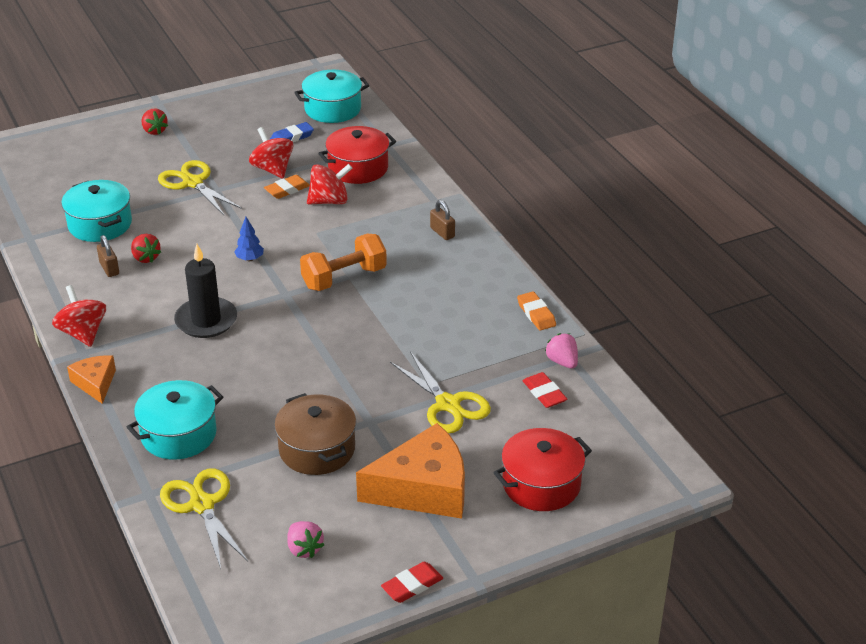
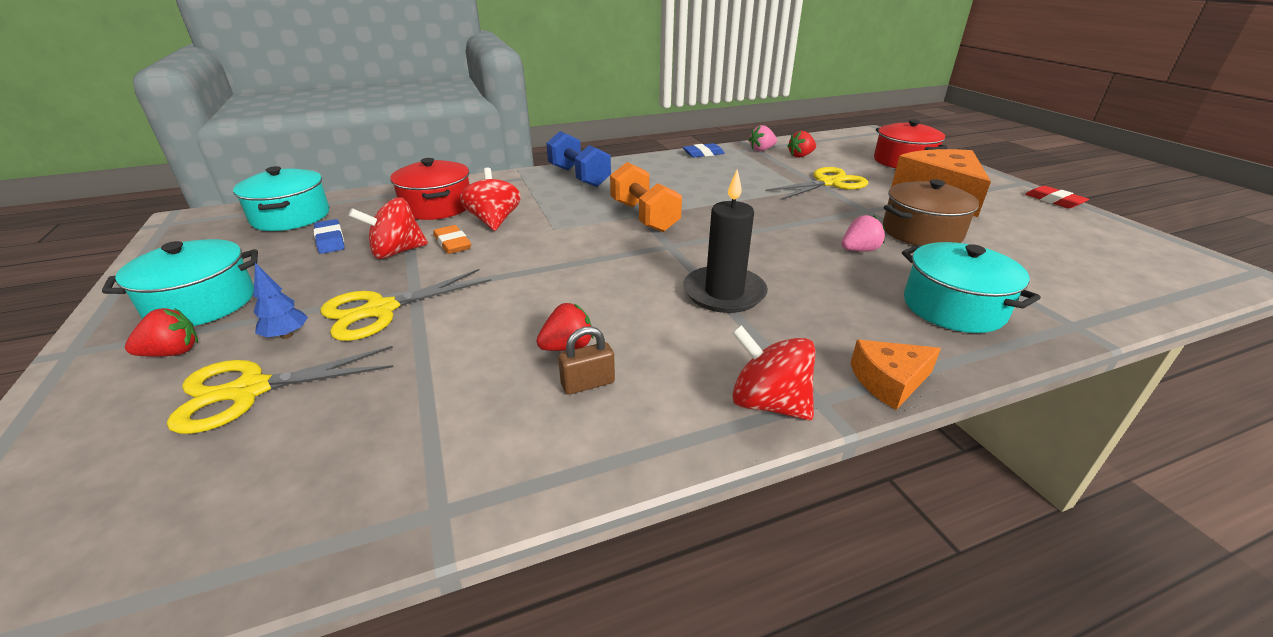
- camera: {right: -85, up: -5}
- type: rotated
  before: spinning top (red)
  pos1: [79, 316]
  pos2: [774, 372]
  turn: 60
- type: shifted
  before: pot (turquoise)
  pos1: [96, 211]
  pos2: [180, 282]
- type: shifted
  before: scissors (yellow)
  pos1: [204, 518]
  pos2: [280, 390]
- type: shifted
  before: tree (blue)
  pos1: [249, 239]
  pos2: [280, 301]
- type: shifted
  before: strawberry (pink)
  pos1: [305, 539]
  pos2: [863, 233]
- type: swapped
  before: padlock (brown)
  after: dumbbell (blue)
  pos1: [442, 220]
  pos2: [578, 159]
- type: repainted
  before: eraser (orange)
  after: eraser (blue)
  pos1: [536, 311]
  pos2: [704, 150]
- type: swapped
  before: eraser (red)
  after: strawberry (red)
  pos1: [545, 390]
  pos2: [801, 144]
* * * * * * *
» Task
Word for word, return the records shown above without their pictures.

» Finished exercise
- camera: {right: -85, up: -5}
- type: rotated
  before: spinning top (red)
  pos1: [79, 316]
  pos2: [774, 372]
  turn: 60
- type: shifted
  before: pot (turquoise)
  pos1: [96, 211]
  pos2: [180, 282]
- type: shifted
  before: scissors (yellow)
  pos1: [204, 518]
  pos2: [280, 390]
- type: shifted
  before: tree (blue)
  pos1: [249, 239]
  pos2: [280, 301]
- type: shifted
  before: strawberry (pink)
  pos1: [305, 539]
  pos2: [863, 233]
- type: swapped
  before: padlock (brown)
  after: dumbbell (blue)
  pos1: [442, 220]
  pos2: [578, 159]
- type: repainted
  before: eraser (orange)
  after: eraser (blue)
  pos1: [536, 311]
  pos2: [704, 150]
- type: swapped
  before: eraser (red)
  after: strawberry (red)
  pos1: [545, 390]
  pos2: [801, 144]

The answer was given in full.